Spatial object tracking data:
◆ ◆ ◆ ◆ ◆

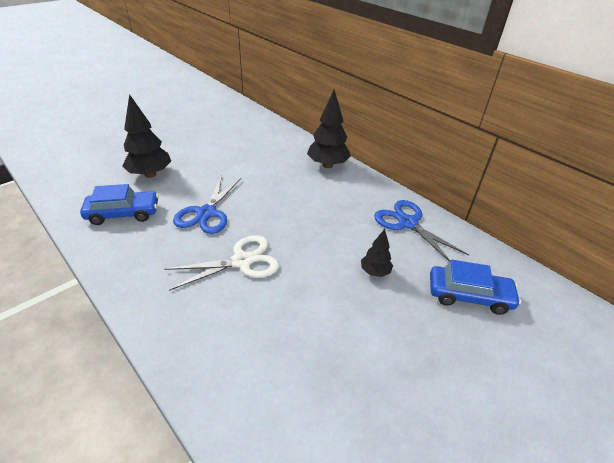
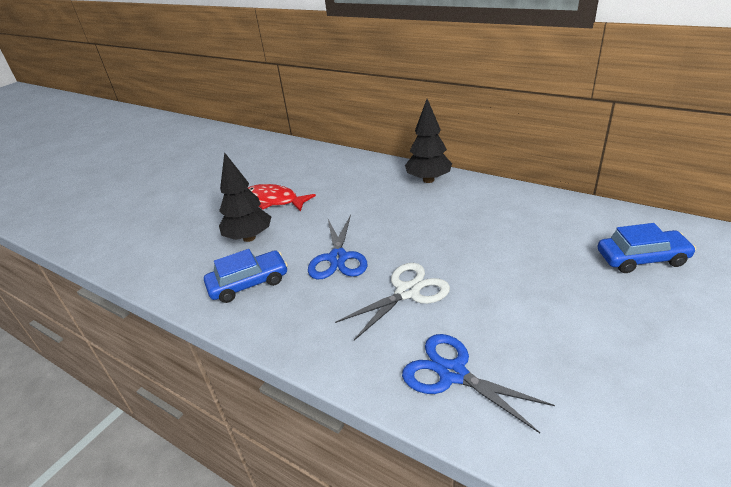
camera: 10 degrees left, 5 degrees down
black tree [361,229,393,277] -> none
blue scissors [374,200,469,262] -> blue scissors moved to [402,334,555,433]
none -> red fish [248,184,316,211]

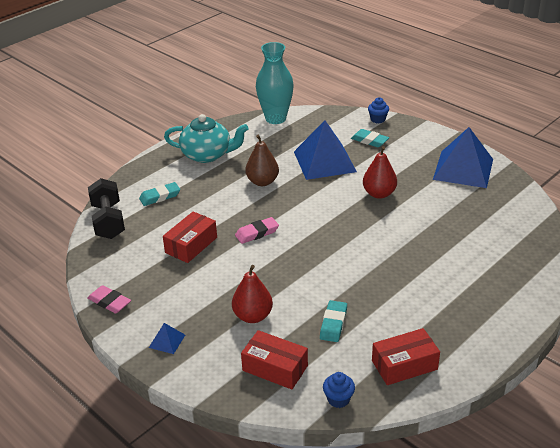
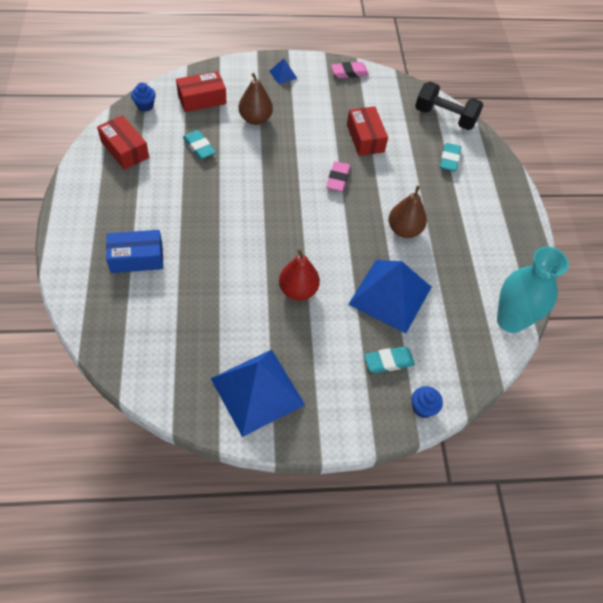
camera: 125 degrees right, 20 degrees up
turquoise teapot [164,114,249,163] -> none
red pear [232,265,273,323] -> brown pear [239,73,273,125]
red box [372,328,440,385] -> red box turned 60 degrees counterclockwise [97,115,149,170]
none -> blue box [106,230,163,273]

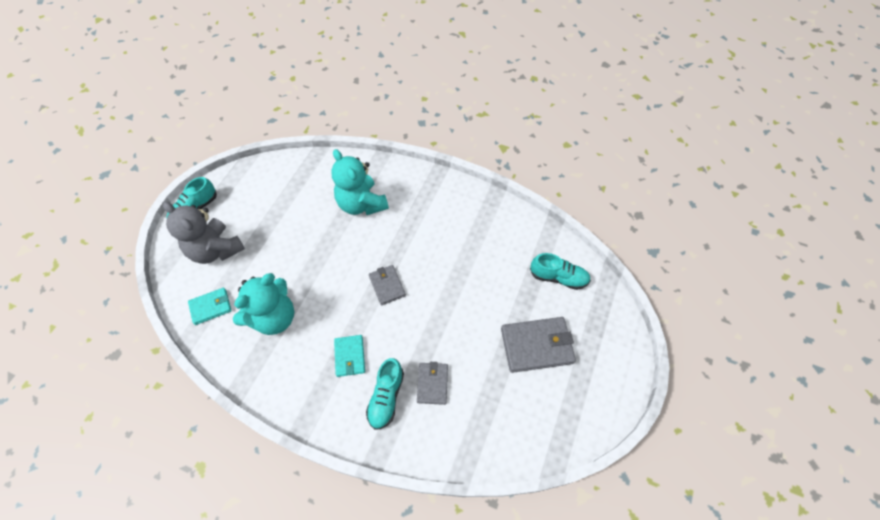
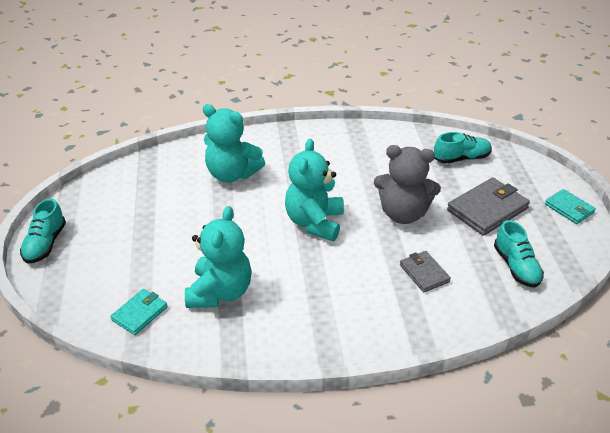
camera: 30 degrees left, 20 degrees down
grey teddy bear [163,202,245,264] -> grey teddy bear moved to [374,145,441,224]
turquoise wallet [334,335,365,377] -> turquoise wallet moved to [545,189,596,224]
turquoise shoe [366,358,404,430] -> turquoise shoe moved to [494,220,544,288]
grey wallet [369,265,406,305] -> turquoise teddy bear [285,139,344,241]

◆ ◆ ◆ ◆ ◆

■ Brief
Filter the records, keeping only lines that contain "teddy", and show those lines.

■ Task solution
grey teddy bear [163,202,245,264] -> grey teddy bear moved to [374,145,441,224]
grey wallet [369,265,406,305] -> turquoise teddy bear [285,139,344,241]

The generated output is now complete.